STATED TASK:
Reproduce word for word the part of the records that begins with the line containing "Is white leather couch at lower center surrounded" and ends with the line containing "is in front.", including both of those lines.

-- MATERIAL SHOWN start --

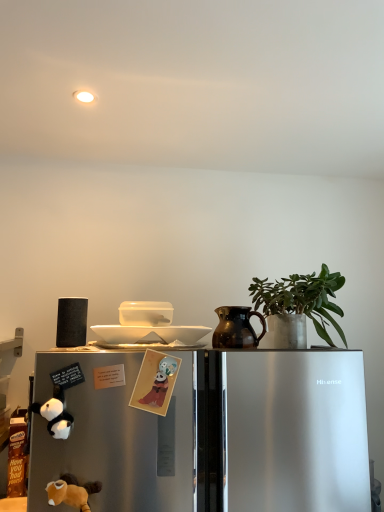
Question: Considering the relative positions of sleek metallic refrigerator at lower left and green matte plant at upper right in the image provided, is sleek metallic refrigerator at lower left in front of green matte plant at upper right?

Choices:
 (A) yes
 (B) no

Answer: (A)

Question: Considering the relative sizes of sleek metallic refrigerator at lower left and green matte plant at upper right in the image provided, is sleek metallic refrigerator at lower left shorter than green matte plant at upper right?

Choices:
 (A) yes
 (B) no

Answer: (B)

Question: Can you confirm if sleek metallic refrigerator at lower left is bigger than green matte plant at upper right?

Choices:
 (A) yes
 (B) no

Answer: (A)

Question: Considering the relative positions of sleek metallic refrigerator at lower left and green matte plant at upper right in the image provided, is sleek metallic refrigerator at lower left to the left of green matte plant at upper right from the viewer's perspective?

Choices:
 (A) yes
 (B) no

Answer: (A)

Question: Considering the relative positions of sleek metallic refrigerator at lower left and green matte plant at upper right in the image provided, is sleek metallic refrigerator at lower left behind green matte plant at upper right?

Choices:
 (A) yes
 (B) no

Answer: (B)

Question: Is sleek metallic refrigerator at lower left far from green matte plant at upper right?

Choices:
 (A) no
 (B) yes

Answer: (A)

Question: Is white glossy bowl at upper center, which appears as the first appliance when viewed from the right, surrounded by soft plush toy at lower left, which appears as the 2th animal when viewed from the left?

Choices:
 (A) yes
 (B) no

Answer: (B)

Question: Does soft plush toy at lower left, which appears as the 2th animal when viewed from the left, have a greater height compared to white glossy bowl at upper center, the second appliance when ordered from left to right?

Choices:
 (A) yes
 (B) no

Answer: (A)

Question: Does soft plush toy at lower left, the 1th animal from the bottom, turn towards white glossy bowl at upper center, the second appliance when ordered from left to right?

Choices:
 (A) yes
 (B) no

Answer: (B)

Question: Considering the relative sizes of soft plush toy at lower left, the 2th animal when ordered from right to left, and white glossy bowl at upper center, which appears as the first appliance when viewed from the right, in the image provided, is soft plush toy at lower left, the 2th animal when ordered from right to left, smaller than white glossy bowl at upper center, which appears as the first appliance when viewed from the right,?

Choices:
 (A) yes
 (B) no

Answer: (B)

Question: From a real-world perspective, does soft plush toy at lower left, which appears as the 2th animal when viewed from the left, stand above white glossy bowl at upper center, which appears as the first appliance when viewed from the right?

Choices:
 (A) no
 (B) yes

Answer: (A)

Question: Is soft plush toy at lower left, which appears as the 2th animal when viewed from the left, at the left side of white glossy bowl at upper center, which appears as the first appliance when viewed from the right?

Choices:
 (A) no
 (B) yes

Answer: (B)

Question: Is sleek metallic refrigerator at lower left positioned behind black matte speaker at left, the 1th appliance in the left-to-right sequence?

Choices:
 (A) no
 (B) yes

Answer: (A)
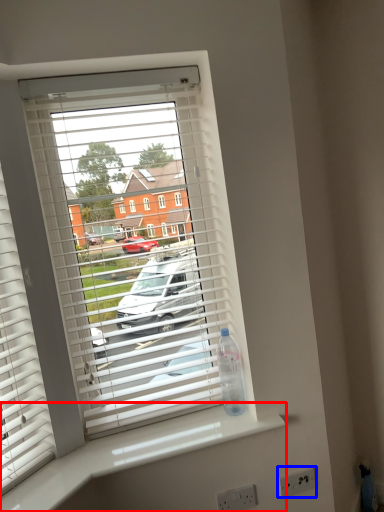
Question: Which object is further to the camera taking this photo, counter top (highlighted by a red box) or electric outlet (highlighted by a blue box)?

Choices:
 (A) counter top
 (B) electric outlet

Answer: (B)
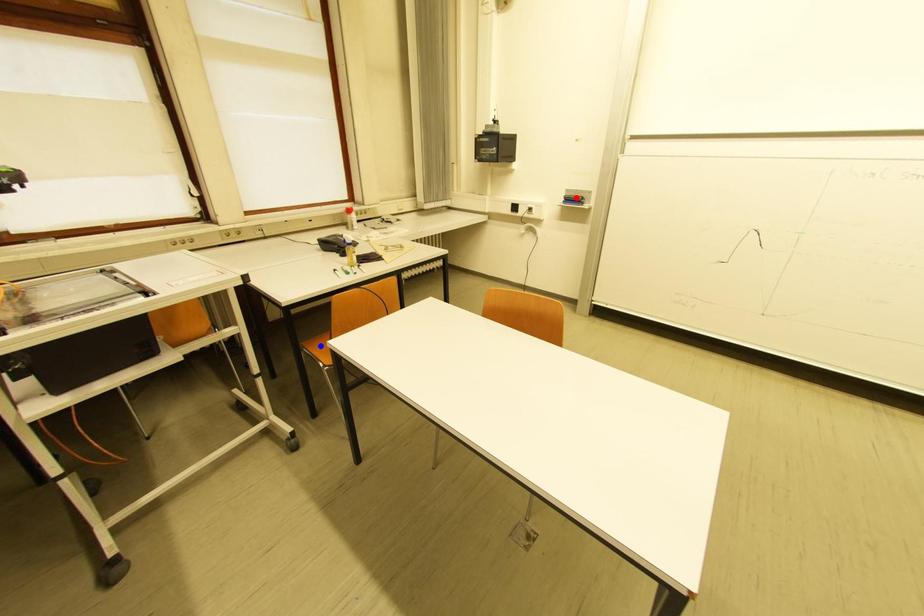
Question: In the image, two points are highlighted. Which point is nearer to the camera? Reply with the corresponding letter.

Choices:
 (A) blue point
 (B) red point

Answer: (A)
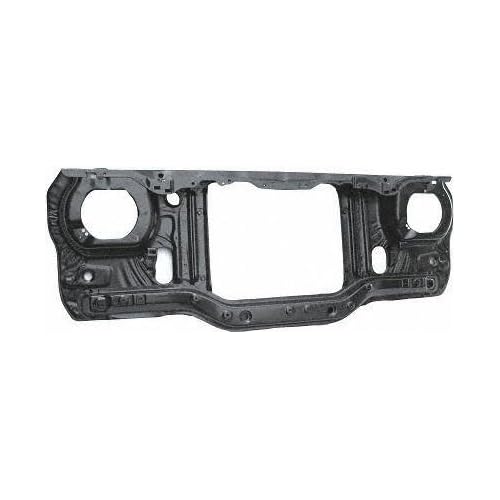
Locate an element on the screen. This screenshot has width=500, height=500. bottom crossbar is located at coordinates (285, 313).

-- MATERIAL SHOWN end --
-- MATERIAL SHOWN start --

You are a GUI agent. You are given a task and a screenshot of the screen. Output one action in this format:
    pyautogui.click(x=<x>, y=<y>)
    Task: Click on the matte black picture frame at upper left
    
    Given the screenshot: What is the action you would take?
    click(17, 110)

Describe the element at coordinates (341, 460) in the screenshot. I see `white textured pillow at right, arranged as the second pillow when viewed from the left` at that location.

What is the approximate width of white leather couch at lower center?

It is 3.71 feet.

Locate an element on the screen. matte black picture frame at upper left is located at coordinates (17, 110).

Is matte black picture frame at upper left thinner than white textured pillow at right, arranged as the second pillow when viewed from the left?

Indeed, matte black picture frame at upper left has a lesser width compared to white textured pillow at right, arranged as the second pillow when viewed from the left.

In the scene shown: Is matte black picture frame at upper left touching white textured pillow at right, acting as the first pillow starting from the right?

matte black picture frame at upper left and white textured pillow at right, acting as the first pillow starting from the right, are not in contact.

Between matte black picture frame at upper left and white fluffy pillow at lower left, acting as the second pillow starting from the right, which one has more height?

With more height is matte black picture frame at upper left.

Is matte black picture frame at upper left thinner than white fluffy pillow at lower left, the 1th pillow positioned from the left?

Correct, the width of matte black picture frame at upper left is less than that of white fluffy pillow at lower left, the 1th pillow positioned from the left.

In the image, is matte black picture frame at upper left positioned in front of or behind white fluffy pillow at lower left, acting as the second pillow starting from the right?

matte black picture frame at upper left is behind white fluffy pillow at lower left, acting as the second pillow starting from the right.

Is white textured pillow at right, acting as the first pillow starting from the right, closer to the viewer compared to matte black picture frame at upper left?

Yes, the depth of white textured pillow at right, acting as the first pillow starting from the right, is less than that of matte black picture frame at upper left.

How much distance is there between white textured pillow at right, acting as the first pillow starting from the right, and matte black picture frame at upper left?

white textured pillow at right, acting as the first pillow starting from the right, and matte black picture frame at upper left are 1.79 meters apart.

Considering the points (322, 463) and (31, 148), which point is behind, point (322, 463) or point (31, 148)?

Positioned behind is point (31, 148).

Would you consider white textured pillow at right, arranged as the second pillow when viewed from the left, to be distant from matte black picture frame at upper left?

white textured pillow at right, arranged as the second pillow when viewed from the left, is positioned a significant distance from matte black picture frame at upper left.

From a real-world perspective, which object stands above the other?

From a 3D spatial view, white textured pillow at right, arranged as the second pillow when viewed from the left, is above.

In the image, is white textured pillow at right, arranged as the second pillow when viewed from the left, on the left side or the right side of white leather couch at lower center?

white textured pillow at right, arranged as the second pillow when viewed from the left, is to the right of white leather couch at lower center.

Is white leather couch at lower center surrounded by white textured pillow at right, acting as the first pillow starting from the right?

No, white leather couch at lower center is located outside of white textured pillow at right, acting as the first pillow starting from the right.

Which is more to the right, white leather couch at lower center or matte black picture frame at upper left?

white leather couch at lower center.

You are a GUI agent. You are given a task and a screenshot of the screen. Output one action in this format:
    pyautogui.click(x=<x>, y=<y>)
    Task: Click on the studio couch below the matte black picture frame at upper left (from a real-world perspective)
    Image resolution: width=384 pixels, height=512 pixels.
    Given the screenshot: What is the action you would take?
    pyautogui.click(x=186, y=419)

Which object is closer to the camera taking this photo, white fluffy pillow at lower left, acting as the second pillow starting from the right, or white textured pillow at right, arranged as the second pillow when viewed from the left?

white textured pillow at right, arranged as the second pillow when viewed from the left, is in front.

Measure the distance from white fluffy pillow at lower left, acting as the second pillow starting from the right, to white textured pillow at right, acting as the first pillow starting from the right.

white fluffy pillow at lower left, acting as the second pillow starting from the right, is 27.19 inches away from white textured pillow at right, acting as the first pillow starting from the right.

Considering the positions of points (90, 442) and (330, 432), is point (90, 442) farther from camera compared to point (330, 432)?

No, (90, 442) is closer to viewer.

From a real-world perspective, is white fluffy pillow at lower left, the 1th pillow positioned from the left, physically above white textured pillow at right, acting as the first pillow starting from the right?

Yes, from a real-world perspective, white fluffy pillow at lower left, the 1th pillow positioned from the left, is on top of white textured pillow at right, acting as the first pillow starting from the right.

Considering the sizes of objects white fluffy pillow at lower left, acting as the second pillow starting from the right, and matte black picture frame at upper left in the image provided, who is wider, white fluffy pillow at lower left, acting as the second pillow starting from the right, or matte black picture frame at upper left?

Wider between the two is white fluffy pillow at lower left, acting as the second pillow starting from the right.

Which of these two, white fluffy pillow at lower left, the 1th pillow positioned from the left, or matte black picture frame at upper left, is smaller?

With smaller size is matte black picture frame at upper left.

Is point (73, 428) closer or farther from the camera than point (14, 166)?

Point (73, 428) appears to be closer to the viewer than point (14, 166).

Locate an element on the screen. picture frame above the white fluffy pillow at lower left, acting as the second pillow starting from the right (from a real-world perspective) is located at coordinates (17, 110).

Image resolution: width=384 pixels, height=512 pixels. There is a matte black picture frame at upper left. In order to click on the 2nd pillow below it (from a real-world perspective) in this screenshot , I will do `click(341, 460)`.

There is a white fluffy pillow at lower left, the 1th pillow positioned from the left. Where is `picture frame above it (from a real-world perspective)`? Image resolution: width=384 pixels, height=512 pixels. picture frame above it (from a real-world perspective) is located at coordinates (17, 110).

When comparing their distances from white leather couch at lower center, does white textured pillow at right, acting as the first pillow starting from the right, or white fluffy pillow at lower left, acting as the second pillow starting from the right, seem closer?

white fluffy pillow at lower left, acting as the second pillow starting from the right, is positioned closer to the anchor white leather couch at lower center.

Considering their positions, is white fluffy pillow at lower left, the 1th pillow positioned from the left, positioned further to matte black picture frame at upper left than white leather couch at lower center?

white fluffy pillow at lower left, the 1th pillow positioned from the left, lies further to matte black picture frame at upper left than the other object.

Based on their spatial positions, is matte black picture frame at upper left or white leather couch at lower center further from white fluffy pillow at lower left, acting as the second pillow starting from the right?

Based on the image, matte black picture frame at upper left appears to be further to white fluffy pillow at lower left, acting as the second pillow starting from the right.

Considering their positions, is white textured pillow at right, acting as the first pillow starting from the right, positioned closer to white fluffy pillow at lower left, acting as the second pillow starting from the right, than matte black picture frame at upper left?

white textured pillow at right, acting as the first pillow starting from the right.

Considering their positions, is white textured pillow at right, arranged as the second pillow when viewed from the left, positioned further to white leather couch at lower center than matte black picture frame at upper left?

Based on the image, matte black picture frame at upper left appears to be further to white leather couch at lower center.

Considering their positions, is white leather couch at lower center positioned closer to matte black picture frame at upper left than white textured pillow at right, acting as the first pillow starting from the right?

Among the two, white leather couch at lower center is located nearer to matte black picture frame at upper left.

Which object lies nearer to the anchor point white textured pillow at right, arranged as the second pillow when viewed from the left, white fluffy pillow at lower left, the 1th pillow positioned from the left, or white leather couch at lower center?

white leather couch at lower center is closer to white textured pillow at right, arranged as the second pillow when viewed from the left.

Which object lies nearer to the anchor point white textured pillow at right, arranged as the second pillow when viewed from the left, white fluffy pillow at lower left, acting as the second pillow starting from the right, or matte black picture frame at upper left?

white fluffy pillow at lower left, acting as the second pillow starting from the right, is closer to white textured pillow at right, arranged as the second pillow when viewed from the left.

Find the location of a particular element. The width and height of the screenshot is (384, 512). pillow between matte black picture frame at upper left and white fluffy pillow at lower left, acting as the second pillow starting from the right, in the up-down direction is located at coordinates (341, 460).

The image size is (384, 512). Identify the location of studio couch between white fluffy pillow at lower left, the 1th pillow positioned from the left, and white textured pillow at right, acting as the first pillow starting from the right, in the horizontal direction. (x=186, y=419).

-- MATERIAL SHOWN end --

SOLUTION TO THE PROBLEM:
Is white leather couch at lower center surrounded by white textured pillow at right, acting as the first pillow starting from the right?

No, white leather couch at lower center is located outside of white textured pillow at right, acting as the first pillow starting from the right.

Which is more to the right, white leather couch at lower center or matte black picture frame at upper left?

white leather couch at lower center.

You are a GUI agent. You are given a task and a screenshot of the screen. Output one action in this format:
    pyautogui.click(x=<x>, y=<y>)
    Task: Click on the studio couch below the matte black picture frame at upper left (from a real-world perspective)
    Image resolution: width=384 pixels, height=512 pixels.
    Given the screenshot: What is the action you would take?
    pyautogui.click(x=186, y=419)

Which object is closer to the camera taking this photo, white fluffy pillow at lower left, acting as the second pillow starting from the right, or white textured pillow at right, arranged as the second pillow when viewed from the left?

white textured pillow at right, arranged as the second pillow when viewed from the left, is in front.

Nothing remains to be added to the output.